►

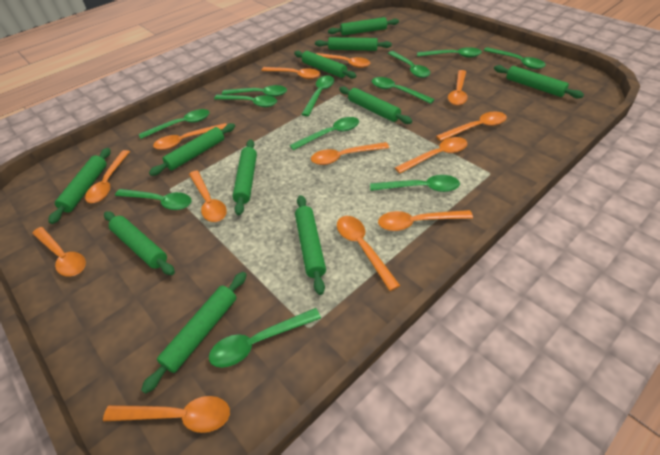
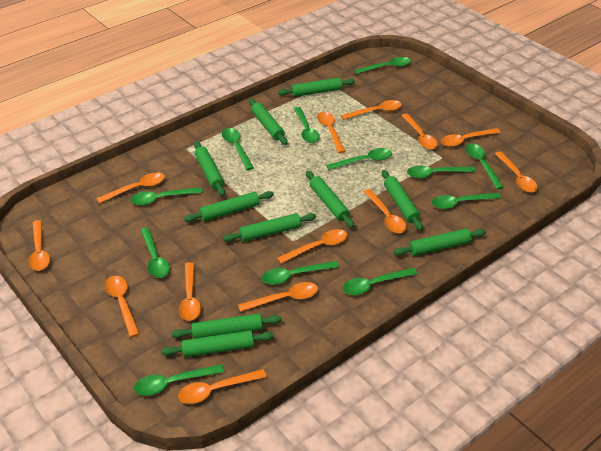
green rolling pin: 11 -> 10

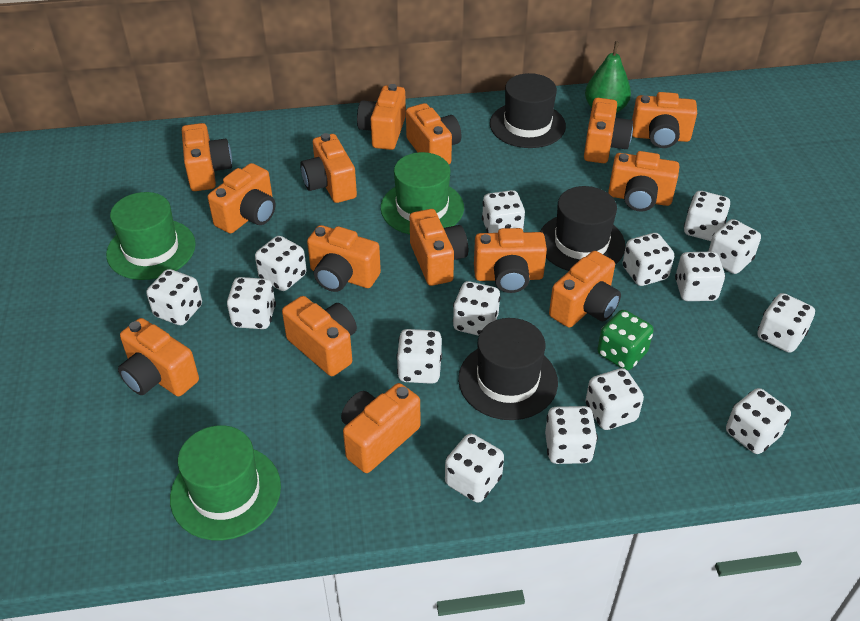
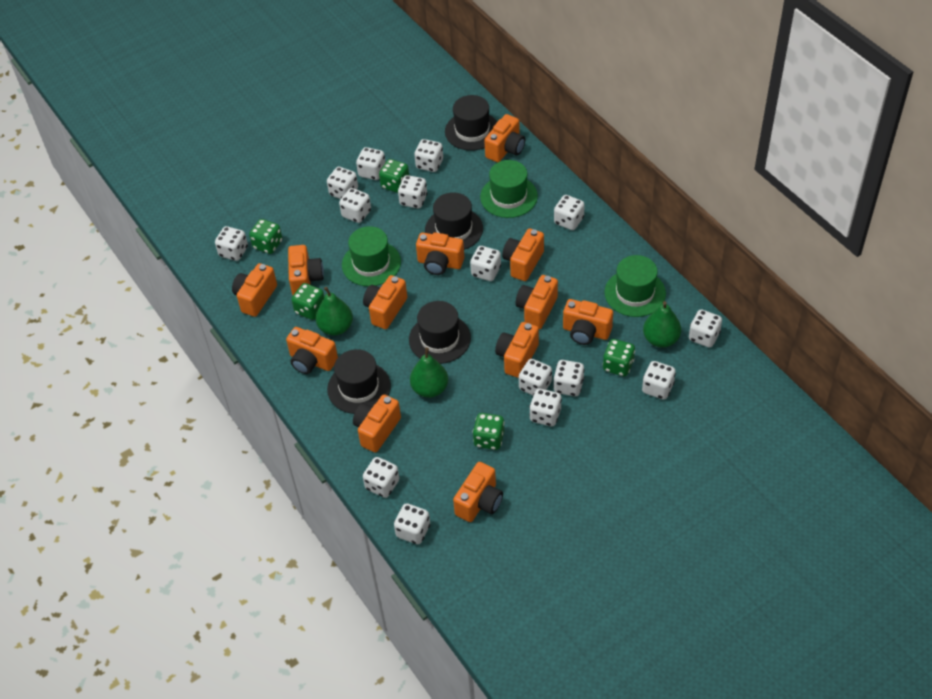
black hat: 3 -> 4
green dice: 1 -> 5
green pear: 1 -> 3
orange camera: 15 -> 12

◄

# [WHAT NEEDS TO BE DONE]
A line belongs in the answer if it contains the word "green"; copy every such line from the data above.

# [SOLUTION FOR THIS EXERCISE]
green rolling pin: 11 -> 10
green dice: 1 -> 5
green pear: 1 -> 3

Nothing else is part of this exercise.